= Action item =
Lines with the string "ruler" are to be identified in the listing and copied.
Supplied information section start
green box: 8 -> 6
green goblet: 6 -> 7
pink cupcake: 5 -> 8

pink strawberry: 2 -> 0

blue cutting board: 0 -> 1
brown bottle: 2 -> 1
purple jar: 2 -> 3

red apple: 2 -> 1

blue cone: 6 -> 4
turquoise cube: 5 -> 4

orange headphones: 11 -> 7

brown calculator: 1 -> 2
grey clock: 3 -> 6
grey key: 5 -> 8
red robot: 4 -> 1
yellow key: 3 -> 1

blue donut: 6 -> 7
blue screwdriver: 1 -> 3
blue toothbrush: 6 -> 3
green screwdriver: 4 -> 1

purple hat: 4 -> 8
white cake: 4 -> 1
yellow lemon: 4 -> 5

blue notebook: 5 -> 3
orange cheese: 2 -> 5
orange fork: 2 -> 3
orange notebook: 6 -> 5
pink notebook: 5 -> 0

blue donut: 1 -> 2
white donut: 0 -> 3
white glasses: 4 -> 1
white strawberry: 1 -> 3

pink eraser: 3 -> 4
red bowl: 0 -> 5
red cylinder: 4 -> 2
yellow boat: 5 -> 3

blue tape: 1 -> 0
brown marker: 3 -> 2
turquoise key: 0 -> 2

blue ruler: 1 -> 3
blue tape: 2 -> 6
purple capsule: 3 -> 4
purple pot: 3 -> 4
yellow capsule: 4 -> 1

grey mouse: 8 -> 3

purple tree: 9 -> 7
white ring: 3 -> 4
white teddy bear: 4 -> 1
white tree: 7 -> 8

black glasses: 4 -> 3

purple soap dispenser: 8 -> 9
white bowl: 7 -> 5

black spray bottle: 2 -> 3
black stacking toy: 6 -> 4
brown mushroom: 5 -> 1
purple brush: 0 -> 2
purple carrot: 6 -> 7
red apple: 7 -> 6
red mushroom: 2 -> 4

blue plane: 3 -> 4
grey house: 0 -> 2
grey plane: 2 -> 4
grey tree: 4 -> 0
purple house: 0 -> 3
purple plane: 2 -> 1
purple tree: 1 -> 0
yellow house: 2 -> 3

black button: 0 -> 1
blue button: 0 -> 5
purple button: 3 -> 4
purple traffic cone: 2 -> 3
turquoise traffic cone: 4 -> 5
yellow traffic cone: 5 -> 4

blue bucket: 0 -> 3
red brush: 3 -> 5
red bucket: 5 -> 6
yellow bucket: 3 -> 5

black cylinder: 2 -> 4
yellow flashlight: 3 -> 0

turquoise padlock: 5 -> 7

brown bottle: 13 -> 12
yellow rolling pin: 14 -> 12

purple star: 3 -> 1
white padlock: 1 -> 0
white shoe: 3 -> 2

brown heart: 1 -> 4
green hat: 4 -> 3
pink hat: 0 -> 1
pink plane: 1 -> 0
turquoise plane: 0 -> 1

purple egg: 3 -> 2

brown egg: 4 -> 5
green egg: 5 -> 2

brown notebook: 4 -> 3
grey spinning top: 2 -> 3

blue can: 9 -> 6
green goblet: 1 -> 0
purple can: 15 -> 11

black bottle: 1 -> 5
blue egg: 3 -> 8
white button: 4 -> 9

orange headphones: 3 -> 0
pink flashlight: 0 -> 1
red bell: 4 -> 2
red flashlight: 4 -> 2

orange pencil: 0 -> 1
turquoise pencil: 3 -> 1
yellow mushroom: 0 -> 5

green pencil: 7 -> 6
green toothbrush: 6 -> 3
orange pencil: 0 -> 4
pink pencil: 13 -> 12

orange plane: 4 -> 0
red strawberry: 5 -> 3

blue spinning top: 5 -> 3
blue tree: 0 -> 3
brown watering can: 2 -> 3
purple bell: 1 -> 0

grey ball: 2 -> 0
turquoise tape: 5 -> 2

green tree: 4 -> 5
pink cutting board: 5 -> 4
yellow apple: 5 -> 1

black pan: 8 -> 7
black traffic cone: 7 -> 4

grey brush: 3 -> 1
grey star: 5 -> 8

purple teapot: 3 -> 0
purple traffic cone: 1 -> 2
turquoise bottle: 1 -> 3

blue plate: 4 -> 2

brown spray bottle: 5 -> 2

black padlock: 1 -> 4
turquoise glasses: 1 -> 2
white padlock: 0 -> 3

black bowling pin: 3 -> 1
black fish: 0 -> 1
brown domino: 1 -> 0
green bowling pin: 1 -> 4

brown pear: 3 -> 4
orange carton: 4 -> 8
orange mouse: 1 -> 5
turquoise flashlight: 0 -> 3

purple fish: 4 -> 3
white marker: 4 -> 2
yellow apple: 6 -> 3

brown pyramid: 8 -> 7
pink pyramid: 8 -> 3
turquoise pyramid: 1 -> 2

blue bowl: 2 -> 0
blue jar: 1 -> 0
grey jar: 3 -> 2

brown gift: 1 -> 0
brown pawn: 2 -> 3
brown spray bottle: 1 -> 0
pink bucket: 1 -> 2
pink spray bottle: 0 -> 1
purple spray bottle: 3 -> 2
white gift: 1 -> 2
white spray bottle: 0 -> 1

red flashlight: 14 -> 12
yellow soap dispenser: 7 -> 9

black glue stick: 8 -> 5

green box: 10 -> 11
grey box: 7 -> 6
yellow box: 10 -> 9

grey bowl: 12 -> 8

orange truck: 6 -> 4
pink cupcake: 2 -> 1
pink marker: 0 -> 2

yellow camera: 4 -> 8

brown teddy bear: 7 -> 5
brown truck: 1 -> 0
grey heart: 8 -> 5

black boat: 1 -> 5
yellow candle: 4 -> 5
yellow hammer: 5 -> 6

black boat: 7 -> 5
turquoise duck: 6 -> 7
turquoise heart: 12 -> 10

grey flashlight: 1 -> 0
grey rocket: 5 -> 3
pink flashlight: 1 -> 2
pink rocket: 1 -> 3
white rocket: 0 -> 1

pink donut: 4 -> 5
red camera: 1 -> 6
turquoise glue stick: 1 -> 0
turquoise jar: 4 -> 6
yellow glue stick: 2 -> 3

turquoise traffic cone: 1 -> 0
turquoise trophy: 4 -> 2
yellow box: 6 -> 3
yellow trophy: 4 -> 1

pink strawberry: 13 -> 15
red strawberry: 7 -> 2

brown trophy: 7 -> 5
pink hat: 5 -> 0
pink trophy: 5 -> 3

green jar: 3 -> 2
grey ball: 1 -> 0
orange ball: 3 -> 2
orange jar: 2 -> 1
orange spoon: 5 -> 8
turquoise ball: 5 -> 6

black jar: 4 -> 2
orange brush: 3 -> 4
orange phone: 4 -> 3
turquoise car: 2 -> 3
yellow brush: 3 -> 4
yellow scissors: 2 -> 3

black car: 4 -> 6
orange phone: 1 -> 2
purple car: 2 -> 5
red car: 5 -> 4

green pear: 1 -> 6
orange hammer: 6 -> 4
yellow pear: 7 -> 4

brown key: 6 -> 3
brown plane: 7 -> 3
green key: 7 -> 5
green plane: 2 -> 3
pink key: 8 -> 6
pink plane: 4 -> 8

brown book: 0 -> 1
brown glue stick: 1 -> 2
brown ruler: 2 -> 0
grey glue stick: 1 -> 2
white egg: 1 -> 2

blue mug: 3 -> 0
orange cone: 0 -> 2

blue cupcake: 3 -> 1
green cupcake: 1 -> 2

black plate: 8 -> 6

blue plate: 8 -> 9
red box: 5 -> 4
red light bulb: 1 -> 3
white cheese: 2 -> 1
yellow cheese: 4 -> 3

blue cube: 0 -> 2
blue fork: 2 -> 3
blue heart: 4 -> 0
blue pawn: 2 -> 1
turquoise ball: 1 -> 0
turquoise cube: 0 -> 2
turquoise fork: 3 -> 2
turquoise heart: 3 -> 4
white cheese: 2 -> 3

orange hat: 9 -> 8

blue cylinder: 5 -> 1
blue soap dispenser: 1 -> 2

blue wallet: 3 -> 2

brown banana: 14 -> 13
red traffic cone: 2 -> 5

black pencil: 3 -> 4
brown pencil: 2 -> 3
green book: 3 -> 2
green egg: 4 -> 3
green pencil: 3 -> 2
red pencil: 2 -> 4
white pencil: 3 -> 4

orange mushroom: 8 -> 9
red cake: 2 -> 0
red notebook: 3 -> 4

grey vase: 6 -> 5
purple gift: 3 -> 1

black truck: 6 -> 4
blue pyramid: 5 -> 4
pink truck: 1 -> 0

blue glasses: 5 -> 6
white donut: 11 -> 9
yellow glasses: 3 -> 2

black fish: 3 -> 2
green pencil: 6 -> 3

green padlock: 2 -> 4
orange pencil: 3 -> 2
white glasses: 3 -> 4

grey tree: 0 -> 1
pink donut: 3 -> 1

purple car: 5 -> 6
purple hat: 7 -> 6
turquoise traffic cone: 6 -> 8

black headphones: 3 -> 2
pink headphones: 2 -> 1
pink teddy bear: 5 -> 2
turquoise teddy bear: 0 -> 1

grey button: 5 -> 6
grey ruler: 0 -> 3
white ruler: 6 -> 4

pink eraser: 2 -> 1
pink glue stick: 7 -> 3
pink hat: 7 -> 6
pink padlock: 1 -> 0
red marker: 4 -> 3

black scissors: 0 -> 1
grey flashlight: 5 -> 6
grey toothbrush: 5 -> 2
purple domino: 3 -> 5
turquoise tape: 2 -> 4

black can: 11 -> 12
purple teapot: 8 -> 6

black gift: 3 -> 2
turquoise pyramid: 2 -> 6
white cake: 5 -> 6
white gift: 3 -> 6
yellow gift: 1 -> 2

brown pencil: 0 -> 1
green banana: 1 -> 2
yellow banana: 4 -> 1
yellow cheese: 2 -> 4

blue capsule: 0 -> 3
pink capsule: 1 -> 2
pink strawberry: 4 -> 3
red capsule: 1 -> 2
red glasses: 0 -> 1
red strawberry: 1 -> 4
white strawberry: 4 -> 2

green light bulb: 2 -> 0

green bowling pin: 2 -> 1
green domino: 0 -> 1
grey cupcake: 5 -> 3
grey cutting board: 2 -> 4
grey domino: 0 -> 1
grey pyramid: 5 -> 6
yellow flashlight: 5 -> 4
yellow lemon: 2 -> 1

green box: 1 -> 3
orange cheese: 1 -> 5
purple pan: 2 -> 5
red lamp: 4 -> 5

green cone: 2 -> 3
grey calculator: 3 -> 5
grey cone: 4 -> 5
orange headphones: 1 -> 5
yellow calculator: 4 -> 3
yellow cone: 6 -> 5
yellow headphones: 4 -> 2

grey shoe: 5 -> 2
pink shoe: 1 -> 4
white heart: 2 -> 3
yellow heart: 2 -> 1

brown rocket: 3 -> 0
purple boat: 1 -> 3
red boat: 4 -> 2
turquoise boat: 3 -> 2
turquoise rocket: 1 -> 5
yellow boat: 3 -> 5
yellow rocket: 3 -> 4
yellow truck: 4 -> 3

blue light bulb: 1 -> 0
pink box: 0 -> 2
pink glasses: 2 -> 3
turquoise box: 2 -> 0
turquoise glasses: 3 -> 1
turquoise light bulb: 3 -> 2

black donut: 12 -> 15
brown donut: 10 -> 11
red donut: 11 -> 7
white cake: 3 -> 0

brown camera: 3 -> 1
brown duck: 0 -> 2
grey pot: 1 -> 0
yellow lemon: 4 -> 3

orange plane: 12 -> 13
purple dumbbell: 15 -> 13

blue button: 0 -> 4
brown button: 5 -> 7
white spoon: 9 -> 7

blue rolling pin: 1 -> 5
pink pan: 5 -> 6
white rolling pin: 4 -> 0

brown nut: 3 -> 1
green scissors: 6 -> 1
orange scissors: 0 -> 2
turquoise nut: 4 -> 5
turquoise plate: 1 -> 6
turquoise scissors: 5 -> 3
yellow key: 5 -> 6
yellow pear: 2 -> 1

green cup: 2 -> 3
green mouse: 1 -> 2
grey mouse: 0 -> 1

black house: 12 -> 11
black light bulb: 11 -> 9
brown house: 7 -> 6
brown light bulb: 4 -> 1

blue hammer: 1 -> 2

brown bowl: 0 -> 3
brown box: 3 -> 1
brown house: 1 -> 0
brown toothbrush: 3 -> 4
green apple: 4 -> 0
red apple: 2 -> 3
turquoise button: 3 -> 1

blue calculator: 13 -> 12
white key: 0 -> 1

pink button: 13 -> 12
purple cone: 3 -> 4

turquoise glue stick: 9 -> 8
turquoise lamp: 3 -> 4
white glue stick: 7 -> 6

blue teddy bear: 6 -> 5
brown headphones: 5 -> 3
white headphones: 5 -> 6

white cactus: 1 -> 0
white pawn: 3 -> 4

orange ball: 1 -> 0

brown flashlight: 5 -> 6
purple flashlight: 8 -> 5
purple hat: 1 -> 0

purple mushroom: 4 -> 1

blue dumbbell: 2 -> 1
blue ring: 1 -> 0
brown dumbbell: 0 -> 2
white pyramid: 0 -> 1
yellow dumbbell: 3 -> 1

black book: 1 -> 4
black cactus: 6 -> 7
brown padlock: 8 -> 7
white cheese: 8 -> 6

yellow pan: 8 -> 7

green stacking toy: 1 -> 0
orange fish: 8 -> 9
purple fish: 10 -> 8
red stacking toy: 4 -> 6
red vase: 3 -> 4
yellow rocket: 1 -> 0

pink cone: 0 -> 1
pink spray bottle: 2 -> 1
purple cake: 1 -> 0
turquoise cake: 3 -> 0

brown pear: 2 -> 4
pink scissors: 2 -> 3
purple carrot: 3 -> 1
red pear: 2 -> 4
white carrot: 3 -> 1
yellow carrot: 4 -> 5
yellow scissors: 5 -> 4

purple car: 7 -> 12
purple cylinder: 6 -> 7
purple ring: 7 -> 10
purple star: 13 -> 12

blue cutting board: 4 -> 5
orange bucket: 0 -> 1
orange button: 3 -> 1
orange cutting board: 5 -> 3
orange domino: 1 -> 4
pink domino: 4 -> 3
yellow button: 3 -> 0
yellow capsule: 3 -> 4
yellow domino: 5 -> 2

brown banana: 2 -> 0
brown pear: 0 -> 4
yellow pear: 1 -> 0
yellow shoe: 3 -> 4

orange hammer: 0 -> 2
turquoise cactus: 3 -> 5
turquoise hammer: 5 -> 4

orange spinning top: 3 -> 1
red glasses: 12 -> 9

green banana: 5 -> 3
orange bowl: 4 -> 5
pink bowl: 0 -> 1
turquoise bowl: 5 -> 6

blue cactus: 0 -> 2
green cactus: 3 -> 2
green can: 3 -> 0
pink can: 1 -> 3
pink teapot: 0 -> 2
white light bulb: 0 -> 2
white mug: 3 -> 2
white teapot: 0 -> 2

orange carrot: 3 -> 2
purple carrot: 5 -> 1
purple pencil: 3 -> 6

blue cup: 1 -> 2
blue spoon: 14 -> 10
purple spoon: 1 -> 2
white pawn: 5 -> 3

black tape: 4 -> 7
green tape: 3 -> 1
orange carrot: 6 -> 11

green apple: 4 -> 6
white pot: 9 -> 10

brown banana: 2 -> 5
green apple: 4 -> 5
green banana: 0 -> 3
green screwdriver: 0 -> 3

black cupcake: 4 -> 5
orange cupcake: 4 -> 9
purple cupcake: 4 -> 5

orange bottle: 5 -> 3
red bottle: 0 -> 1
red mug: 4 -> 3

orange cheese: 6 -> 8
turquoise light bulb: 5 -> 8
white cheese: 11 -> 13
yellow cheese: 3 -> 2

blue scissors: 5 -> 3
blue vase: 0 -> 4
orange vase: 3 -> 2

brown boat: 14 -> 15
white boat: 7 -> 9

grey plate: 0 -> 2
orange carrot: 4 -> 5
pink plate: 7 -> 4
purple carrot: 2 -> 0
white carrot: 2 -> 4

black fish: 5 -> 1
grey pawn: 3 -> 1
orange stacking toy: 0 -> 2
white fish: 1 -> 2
Supplied information section end
= Reply =
blue ruler: 1 -> 3
brown ruler: 2 -> 0
grey ruler: 0 -> 3
white ruler: 6 -> 4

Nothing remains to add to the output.